(Beginning of MATERIAL FOR THIS EXERCISE)

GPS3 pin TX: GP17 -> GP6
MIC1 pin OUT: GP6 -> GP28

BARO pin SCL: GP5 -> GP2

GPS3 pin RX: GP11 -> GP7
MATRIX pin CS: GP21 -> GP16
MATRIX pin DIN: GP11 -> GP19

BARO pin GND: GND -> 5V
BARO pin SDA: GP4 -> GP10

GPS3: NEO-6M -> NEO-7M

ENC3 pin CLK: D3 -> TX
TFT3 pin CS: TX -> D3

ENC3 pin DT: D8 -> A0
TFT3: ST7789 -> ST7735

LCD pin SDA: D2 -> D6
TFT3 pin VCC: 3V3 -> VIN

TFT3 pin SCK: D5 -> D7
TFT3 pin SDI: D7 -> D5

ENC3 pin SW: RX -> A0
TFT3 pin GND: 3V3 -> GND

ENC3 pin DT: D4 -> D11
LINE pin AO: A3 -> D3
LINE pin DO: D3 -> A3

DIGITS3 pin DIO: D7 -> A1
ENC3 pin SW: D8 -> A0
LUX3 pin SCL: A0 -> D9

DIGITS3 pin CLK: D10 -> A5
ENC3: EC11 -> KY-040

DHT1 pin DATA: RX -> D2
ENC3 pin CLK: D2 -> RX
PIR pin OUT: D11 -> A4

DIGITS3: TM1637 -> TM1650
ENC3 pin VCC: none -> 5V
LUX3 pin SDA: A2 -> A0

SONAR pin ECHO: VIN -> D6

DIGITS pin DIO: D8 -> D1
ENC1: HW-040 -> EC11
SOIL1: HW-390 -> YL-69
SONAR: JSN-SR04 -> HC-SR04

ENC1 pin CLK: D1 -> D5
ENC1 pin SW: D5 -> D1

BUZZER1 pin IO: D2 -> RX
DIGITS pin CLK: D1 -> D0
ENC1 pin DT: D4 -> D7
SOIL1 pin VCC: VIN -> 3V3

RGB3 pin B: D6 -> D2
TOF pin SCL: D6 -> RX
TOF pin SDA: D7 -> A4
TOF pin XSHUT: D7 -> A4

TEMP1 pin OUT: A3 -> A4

(End of MATERIAL FOR THIS EXERCISE)

EXERCISE. Search the entries for the word "SONAR" and show every line that has it.

EXPECTED ANSWER.
SONAR pin ECHO: VIN -> D6
SONAR: JSN-SR04 -> HC-SR04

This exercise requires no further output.